= Provided data =
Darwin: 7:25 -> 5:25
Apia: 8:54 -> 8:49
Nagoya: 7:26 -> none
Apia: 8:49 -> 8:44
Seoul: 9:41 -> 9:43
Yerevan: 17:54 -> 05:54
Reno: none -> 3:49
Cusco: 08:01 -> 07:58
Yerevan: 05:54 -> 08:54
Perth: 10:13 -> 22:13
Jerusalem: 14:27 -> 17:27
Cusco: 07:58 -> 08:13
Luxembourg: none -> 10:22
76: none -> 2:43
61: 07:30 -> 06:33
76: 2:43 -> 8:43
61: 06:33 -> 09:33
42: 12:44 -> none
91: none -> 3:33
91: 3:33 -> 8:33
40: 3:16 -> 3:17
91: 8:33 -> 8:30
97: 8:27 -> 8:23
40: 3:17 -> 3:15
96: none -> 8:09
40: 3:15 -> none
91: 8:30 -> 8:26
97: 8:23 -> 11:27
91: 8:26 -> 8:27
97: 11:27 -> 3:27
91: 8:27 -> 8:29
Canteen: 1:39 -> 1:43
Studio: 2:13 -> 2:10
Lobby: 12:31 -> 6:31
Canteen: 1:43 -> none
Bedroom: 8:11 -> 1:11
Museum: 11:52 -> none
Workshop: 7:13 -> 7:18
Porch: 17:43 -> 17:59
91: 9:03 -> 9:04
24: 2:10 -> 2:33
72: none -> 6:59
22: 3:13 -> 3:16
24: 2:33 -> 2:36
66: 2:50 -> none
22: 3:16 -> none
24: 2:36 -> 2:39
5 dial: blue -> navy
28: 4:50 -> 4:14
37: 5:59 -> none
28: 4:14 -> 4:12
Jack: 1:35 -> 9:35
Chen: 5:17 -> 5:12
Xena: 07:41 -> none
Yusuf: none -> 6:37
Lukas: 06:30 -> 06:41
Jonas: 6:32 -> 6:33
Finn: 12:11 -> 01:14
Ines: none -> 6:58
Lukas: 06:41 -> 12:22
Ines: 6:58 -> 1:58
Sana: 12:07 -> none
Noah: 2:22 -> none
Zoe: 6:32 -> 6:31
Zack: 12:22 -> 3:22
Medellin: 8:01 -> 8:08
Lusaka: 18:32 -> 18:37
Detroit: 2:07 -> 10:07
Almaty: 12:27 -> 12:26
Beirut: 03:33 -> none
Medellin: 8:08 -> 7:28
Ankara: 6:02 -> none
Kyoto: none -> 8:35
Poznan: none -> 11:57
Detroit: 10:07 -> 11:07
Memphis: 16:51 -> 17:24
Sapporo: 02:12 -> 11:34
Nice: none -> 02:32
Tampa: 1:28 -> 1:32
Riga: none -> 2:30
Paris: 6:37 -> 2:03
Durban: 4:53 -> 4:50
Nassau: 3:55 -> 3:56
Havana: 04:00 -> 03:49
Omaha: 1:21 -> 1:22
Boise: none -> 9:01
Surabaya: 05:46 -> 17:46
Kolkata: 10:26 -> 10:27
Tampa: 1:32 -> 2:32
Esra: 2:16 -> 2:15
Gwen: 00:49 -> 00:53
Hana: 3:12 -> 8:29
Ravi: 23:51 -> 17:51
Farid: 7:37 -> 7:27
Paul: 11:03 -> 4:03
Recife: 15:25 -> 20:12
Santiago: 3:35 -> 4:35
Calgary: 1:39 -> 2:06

= Exercise =
Revise all of the lines above so that every "Tampa" becomes "Orlando", and leave everything else as it is.

= Response to this task =
Darwin: 7:25 -> 5:25
Apia: 8:54 -> 8:49
Nagoya: 7:26 -> none
Apia: 8:49 -> 8:44
Seoul: 9:41 -> 9:43
Yerevan: 17:54 -> 05:54
Reno: none -> 3:49
Cusco: 08:01 -> 07:58
Yerevan: 05:54 -> 08:54
Perth: 10:13 -> 22:13
Jerusalem: 14:27 -> 17:27
Cusco: 07:58 -> 08:13
Luxembourg: none -> 10:22
76: none -> 2:43
61: 07:30 -> 06:33
76: 2:43 -> 8:43
61: 06:33 -> 09:33
42: 12:44 -> none
91: none -> 3:33
91: 3:33 -> 8:33
40: 3:16 -> 3:17
91: 8:33 -> 8:30
97: 8:27 -> 8:23
40: 3:17 -> 3:15
96: none -> 8:09
40: 3:15 -> none
91: 8:30 -> 8:26
97: 8:23 -> 11:27
91: 8:26 -> 8:27
97: 11:27 -> 3:27
91: 8:27 -> 8:29
Canteen: 1:39 -> 1:43
Studio: 2:13 -> 2:10
Lobby: 12:31 -> 6:31
Canteen: 1:43 -> none
Bedroom: 8:11 -> 1:11
Museum: 11:52 -> none
Workshop: 7:13 -> 7:18
Porch: 17:43 -> 17:59
91: 9:03 -> 9:04
24: 2:10 -> 2:33
72: none -> 6:59
22: 3:13 -> 3:16
24: 2:33 -> 2:36
66: 2:50 -> none
22: 3:16 -> none
24: 2:36 -> 2:39
5 dial: blue -> navy
28: 4:50 -> 4:14
37: 5:59 -> none
28: 4:14 -> 4:12
Jack: 1:35 -> 9:35
Chen: 5:17 -> 5:12
Xena: 07:41 -> none
Yusuf: none -> 6:37
Lukas: 06:30 -> 06:41
Jonas: 6:32 -> 6:33
Finn: 12:11 -> 01:14
Ines: none -> 6:58
Lukas: 06:41 -> 12:22
Ines: 6:58 -> 1:58
Sana: 12:07 -> none
Noah: 2:22 -> none
Zoe: 6:32 -> 6:31
Zack: 12:22 -> 3:22
Medellin: 8:01 -> 8:08
Lusaka: 18:32 -> 18:37
Detroit: 2:07 -> 10:07
Almaty: 12:27 -> 12:26
Beirut: 03:33 -> none
Medellin: 8:08 -> 7:28
Ankara: 6:02 -> none
Kyoto: none -> 8:35
Poznan: none -> 11:57
Detroit: 10:07 -> 11:07
Memphis: 16:51 -> 17:24
Sapporo: 02:12 -> 11:34
Nice: none -> 02:32
Orlando: 1:28 -> 1:32
Riga: none -> 2:30
Paris: 6:37 -> 2:03
Durban: 4:53 -> 4:50
Nassau: 3:55 -> 3:56
Havana: 04:00 -> 03:49
Omaha: 1:21 -> 1:22
Boise: none -> 9:01
Surabaya: 05:46 -> 17:46
Kolkata: 10:26 -> 10:27
Orlando: 1:32 -> 2:32
Esra: 2:16 -> 2:15
Gwen: 00:49 -> 00:53
Hana: 3:12 -> 8:29
Ravi: 23:51 -> 17:51
Farid: 7:37 -> 7:27
Paul: 11:03 -> 4:03
Recife: 15:25 -> 20:12
Santiago: 3:35 -> 4:35
Calgary: 1:39 -> 2:06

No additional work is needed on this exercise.